Start of Extracted entries

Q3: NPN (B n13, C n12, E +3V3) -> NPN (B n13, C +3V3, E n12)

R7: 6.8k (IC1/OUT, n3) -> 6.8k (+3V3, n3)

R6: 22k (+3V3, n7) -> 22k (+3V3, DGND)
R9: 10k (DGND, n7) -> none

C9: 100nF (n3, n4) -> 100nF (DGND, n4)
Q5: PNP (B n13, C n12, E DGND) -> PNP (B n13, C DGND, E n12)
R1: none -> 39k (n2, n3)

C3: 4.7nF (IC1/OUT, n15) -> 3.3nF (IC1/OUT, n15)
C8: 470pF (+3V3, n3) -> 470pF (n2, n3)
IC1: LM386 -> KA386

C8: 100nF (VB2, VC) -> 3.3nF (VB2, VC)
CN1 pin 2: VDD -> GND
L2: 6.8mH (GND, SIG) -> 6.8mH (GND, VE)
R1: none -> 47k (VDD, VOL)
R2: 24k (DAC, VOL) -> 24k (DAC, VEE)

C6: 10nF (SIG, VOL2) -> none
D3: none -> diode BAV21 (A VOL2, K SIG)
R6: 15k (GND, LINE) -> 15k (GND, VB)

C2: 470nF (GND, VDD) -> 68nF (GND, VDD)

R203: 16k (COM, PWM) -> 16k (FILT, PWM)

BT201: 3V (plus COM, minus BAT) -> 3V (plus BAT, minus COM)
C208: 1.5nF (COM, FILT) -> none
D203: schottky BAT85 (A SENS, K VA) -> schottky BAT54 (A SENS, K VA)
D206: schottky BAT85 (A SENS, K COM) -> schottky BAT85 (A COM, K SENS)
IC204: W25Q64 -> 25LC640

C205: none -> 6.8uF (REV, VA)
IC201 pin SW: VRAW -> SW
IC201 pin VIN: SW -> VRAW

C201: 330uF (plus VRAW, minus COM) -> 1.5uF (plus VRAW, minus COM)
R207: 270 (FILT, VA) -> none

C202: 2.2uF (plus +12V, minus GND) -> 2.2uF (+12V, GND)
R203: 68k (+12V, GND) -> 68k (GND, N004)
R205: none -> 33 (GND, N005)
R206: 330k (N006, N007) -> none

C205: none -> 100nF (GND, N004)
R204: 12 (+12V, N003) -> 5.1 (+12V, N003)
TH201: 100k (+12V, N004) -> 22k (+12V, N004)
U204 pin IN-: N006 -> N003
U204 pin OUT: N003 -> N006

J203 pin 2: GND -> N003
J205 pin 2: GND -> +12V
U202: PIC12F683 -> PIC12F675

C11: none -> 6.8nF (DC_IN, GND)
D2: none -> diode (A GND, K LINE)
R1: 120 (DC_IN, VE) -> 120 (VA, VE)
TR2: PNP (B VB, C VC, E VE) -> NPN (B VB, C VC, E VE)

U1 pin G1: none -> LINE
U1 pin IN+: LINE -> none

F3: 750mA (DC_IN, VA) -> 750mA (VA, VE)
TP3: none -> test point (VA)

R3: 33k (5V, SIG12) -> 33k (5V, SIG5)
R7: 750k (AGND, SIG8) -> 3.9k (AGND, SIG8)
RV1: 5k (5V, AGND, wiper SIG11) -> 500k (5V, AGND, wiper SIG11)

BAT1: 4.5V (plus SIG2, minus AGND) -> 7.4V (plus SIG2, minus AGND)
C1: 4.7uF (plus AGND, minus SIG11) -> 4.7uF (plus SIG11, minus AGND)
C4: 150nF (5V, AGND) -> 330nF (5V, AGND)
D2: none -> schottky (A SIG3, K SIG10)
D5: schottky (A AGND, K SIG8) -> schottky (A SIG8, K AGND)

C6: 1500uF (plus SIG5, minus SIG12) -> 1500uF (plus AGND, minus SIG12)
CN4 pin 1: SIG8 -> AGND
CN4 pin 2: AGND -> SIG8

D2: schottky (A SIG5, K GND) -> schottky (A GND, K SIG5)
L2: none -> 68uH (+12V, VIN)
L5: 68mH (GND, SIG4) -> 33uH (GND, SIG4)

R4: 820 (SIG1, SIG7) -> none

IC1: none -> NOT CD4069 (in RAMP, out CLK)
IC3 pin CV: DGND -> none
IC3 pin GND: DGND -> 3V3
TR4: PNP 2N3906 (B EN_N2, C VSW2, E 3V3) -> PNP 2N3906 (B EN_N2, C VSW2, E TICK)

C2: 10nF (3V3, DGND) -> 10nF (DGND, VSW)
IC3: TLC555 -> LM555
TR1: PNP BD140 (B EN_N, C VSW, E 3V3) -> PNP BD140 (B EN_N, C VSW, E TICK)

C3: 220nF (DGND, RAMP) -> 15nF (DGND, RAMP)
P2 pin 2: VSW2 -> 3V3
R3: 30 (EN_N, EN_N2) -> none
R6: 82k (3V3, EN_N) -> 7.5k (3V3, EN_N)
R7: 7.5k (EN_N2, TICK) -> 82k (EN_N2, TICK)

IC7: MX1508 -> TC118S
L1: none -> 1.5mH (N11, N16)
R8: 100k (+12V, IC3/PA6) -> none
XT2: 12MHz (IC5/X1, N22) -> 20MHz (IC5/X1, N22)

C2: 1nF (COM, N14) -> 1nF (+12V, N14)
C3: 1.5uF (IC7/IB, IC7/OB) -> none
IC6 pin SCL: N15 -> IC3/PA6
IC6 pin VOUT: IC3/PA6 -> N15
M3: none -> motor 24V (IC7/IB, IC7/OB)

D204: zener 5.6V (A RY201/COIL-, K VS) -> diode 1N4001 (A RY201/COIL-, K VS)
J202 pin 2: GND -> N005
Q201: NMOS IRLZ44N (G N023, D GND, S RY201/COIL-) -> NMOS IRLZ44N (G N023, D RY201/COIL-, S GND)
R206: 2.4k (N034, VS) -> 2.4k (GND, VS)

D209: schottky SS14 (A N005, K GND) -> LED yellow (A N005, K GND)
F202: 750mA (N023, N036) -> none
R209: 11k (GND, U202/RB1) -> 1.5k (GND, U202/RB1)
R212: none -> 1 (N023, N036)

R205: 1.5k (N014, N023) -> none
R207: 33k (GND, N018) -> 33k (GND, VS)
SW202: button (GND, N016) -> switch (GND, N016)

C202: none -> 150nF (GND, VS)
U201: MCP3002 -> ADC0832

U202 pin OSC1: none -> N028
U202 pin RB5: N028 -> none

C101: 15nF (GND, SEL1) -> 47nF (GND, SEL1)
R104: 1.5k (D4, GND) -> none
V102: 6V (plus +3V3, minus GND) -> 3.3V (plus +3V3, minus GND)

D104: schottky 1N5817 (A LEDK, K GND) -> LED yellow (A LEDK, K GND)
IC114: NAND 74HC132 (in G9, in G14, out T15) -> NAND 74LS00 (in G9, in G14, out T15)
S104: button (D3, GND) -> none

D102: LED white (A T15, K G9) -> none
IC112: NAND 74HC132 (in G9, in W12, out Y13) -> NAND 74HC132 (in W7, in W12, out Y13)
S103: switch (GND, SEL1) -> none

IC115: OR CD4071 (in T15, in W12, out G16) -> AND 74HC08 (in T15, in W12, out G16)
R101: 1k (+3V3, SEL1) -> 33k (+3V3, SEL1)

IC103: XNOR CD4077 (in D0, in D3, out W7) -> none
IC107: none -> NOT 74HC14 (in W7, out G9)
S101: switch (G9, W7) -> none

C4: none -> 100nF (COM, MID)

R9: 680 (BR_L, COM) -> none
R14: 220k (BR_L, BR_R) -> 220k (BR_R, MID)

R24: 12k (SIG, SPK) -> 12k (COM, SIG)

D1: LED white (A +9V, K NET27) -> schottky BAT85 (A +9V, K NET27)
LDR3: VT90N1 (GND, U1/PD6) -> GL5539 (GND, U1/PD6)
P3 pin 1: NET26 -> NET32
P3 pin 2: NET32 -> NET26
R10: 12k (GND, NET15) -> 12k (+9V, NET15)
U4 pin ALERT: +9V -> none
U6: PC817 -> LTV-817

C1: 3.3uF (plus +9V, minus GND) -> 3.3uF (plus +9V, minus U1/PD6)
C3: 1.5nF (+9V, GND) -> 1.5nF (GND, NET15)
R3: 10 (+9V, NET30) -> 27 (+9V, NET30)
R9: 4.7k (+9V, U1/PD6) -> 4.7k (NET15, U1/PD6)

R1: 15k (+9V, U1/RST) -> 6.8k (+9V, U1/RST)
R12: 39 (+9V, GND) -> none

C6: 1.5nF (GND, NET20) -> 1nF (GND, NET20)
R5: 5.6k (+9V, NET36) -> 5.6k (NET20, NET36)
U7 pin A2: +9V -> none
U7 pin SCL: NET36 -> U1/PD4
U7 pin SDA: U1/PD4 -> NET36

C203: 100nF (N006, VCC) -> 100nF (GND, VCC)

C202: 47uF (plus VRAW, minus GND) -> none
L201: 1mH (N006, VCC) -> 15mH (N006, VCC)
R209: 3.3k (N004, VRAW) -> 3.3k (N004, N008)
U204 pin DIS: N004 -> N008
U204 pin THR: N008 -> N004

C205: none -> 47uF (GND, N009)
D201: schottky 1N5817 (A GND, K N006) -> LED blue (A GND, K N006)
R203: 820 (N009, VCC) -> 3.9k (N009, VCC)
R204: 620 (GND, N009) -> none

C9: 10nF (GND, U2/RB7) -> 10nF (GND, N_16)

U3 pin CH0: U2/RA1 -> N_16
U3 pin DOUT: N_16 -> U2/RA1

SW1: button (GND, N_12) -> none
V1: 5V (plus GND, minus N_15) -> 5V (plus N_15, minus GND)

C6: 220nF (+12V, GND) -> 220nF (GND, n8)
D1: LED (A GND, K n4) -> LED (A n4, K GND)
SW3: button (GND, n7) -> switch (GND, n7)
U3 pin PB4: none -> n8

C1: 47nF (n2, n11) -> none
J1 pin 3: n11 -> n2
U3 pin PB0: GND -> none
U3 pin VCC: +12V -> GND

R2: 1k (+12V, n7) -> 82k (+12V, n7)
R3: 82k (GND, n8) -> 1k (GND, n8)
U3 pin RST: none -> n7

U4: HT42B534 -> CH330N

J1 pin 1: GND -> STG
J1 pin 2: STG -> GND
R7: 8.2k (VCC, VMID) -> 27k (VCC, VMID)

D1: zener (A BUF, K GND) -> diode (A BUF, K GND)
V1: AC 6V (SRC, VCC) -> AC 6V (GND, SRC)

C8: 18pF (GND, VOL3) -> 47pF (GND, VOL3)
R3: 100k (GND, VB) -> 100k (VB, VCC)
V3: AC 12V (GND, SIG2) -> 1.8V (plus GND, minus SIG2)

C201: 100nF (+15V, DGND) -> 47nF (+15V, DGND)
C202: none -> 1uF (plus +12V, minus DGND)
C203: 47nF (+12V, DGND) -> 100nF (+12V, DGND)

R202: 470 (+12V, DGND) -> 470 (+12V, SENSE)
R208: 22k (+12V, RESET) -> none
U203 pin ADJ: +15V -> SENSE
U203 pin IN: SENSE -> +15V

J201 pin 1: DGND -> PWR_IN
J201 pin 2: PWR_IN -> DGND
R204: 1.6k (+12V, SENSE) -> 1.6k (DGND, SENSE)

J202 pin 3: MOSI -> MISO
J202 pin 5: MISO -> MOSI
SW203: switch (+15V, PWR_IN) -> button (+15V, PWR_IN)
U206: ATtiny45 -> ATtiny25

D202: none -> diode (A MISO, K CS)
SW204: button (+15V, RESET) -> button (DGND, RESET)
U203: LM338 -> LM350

End of Extracted entries

> Description of the task: How many lines in the entries above hold the string "SENSE"? Answer with the number and nothing more.

> Solution: 4